◆ **HOW TO COMPLETE THIS TASK**: Each line below from the one containing "D3: LED (A VO, K DGND) -> LED (A DGND, K VO)" through the one containing "U13: NAND (in" should be output exactly as it stands, and no other line should appear.

─── GIVEN DATA

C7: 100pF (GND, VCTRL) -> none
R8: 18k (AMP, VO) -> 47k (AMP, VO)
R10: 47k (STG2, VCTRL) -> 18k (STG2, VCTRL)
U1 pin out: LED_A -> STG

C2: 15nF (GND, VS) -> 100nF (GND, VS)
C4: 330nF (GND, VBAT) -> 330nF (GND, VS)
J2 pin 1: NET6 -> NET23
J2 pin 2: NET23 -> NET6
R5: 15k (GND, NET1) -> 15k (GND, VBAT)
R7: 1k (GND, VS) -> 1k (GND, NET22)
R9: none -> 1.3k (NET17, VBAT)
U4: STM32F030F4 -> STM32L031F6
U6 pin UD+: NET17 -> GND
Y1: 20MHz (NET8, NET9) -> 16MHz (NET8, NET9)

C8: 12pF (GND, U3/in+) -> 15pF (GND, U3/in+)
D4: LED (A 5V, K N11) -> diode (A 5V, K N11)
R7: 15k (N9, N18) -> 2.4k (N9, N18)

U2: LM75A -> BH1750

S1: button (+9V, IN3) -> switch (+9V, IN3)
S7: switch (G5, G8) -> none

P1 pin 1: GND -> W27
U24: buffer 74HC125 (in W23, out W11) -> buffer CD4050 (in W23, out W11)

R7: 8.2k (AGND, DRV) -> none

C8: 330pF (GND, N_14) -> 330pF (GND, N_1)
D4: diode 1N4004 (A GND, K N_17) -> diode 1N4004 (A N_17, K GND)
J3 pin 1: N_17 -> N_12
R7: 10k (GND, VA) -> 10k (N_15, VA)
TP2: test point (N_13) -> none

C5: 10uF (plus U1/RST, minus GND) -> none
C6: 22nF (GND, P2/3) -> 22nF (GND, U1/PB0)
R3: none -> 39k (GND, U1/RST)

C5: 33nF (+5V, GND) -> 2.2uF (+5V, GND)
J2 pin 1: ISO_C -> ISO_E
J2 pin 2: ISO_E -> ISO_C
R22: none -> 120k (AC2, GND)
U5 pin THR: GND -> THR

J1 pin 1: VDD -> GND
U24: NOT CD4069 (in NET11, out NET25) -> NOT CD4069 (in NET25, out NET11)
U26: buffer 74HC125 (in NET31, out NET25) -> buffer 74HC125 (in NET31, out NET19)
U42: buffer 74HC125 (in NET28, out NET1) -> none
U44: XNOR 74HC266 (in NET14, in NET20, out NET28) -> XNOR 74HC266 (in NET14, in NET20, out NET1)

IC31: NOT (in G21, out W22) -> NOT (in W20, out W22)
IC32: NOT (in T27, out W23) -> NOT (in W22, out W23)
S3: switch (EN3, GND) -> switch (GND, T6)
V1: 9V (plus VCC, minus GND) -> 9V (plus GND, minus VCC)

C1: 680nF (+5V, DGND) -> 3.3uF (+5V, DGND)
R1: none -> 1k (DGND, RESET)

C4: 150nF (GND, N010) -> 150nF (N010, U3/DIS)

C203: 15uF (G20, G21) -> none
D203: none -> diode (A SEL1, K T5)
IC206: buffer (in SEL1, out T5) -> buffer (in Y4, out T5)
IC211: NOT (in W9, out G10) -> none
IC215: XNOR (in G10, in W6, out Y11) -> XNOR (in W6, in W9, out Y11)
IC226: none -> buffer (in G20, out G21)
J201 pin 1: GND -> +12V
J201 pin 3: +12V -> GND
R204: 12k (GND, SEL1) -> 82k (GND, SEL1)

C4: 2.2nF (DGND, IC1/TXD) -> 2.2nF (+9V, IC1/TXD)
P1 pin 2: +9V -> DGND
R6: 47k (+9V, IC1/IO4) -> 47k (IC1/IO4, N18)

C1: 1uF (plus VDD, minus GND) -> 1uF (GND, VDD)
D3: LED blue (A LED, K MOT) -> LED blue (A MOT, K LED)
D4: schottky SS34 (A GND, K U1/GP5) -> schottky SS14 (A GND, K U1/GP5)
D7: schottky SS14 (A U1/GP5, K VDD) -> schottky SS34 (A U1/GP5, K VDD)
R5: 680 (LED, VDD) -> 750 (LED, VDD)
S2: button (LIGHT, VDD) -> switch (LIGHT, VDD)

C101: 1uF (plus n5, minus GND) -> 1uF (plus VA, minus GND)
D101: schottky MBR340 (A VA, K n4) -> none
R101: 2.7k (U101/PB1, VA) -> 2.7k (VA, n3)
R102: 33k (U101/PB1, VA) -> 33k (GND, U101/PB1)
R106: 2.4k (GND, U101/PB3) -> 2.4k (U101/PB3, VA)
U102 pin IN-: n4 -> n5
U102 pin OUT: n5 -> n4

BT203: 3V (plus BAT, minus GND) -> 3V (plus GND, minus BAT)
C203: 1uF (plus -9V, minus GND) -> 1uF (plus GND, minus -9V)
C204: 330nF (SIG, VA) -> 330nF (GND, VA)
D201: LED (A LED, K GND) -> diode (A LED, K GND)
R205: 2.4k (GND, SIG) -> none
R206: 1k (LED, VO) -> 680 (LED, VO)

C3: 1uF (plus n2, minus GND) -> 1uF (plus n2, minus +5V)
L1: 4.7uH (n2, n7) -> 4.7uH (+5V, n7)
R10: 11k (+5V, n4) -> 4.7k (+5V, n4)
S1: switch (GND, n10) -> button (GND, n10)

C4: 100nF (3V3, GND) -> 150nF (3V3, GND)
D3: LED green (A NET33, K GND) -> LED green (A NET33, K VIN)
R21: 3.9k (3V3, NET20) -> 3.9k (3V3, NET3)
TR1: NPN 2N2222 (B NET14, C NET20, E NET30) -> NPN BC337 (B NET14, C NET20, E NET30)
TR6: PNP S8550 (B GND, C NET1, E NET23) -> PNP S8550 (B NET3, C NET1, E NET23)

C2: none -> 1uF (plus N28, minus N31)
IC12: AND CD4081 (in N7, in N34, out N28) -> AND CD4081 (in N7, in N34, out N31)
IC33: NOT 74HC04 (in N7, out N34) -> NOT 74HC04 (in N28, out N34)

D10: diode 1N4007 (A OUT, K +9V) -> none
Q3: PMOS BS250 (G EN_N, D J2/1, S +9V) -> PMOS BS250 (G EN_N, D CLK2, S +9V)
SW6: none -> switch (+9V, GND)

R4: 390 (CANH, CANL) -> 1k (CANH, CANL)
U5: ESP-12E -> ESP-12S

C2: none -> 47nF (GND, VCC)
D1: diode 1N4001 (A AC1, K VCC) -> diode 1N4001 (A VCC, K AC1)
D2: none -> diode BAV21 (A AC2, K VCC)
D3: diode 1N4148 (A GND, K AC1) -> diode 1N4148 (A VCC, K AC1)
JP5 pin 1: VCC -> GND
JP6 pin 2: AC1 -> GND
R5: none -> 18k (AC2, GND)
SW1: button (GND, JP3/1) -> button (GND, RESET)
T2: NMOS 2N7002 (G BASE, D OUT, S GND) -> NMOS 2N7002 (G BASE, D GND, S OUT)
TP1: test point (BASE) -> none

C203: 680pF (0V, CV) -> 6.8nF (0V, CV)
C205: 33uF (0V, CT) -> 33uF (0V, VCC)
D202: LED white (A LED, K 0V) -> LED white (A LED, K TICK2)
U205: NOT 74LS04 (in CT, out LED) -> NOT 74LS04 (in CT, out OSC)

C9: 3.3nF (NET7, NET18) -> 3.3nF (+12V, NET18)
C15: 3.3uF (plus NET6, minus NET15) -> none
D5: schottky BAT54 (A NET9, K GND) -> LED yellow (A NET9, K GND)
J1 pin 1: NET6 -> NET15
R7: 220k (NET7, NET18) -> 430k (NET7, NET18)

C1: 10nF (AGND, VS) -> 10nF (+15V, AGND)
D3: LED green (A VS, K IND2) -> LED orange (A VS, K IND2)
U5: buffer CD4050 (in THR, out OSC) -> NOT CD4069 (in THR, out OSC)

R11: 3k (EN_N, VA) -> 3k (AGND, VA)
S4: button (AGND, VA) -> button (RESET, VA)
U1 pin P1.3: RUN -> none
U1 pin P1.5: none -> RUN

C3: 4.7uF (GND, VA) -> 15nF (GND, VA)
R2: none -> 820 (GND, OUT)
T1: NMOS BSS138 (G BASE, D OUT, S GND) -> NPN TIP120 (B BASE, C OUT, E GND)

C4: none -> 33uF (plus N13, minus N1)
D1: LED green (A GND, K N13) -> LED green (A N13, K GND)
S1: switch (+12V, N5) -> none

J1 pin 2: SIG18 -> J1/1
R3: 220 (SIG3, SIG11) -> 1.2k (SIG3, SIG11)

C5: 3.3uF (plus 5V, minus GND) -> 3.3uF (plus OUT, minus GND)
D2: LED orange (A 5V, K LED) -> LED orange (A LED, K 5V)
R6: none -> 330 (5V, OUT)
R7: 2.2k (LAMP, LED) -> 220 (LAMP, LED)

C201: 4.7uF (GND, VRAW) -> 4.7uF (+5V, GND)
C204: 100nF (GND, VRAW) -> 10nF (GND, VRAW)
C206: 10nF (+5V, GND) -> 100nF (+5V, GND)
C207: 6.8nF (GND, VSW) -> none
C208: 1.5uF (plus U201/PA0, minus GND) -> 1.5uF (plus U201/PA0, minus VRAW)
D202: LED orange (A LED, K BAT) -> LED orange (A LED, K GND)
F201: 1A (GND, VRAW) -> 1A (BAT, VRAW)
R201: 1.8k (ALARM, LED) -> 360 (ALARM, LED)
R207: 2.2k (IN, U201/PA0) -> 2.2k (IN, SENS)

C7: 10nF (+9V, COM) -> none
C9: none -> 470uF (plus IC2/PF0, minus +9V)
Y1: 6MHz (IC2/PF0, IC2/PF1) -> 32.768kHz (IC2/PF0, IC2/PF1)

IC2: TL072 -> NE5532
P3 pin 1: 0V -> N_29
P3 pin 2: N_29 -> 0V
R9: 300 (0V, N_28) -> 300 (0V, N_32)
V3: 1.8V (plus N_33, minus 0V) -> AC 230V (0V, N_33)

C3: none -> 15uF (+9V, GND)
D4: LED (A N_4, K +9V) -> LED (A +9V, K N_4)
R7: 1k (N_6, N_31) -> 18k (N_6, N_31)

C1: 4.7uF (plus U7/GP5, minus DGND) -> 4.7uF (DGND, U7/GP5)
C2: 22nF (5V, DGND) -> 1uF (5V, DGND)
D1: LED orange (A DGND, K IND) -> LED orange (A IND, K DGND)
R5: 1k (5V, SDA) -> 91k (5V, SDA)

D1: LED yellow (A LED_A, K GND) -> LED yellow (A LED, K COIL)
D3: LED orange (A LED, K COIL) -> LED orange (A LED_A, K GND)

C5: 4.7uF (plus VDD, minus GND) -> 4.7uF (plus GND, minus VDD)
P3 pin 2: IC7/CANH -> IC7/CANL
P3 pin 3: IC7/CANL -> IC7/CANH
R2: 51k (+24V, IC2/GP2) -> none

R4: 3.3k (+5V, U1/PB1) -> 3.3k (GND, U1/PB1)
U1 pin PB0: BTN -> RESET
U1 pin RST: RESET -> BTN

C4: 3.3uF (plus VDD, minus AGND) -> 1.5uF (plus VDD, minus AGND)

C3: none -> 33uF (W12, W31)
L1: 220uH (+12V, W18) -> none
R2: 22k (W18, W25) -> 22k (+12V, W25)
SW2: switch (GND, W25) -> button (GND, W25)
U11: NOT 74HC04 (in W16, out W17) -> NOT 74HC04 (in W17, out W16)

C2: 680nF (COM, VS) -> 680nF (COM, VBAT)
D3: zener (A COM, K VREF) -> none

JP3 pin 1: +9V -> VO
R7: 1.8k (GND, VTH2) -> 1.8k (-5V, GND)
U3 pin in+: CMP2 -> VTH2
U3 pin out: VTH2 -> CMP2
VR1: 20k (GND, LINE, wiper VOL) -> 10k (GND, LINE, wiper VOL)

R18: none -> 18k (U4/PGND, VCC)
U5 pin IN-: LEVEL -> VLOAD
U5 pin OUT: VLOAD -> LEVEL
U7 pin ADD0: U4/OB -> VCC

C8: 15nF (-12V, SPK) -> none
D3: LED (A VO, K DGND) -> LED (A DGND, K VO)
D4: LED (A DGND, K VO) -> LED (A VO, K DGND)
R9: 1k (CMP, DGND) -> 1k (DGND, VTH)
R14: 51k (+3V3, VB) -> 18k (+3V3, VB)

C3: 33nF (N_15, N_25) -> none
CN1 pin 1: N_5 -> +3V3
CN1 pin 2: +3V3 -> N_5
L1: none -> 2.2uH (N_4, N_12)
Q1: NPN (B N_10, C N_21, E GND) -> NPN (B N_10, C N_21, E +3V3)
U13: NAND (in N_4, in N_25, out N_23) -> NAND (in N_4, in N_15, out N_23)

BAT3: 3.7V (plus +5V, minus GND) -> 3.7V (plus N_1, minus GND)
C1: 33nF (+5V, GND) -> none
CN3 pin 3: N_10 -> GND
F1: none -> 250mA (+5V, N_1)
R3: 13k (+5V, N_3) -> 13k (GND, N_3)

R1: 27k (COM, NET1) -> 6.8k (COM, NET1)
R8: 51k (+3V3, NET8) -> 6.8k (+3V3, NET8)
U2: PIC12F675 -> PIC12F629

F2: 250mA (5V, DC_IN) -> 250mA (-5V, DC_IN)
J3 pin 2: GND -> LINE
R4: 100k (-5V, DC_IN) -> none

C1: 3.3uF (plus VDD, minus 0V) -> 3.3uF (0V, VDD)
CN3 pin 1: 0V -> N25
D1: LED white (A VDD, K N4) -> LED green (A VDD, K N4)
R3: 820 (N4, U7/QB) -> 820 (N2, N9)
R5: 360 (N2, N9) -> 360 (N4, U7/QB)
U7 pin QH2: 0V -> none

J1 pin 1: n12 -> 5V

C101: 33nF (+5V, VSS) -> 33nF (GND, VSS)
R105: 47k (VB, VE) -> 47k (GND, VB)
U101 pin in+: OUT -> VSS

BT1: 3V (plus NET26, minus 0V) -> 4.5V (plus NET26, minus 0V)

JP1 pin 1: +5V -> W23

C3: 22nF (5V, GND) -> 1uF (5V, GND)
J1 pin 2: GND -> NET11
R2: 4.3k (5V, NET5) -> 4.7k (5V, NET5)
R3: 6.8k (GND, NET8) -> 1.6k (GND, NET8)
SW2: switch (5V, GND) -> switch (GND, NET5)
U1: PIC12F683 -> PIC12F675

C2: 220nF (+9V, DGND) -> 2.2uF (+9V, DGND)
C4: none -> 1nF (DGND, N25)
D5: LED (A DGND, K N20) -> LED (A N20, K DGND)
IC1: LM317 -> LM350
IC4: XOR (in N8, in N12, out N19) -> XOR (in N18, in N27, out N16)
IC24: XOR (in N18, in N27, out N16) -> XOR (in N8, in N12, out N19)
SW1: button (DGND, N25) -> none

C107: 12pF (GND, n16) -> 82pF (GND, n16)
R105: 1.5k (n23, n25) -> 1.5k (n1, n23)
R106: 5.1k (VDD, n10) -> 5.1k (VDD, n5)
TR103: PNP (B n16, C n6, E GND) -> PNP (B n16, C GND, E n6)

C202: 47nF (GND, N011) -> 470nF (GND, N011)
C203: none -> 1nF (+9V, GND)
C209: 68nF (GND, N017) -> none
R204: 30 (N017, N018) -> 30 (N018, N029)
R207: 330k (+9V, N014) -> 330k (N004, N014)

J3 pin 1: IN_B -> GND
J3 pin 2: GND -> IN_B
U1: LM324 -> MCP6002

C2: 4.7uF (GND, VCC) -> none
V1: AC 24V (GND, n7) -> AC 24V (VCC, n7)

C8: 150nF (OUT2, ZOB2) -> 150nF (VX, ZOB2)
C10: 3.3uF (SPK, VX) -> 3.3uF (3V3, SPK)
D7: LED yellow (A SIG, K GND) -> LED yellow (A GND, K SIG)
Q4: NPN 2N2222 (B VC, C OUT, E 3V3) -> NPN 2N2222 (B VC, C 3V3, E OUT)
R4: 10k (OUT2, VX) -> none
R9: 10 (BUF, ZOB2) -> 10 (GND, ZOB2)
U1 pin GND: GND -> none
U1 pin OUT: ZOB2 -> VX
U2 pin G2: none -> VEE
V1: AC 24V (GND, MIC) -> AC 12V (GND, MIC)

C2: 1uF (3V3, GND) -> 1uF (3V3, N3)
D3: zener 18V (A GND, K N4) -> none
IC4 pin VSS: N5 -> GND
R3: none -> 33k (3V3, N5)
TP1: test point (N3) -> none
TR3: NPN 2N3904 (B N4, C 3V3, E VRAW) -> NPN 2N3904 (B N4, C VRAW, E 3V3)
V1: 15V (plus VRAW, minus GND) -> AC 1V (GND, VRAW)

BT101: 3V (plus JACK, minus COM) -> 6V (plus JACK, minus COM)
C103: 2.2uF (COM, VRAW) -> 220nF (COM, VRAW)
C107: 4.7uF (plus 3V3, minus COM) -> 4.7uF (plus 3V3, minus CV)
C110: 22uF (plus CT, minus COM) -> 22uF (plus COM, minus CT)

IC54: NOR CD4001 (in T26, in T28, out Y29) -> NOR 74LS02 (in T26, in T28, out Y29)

──────

◆ **RESPONSE TO THE TASK**:
D3: LED (A VO, K DGND) -> LED (A DGND, K VO)
D4: LED (A DGND, K VO) -> LED (A VO, K DGND)
R9: 1k (CMP, DGND) -> 1k (DGND, VTH)
R14: 51k (+3V3, VB) -> 18k (+3V3, VB)

C3: 33nF (N_15, N_25) -> none
CN1 pin 1: N_5 -> +3V3
CN1 pin 2: +3V3 -> N_5
L1: none -> 2.2uH (N_4, N_12)
Q1: NPN (B N_10, C N_21, E GND) -> NPN (B N_10, C N_21, E +3V3)
U13: NAND (in N_4, in N_25, out N_23) -> NAND (in N_4, in N_15, out N_23)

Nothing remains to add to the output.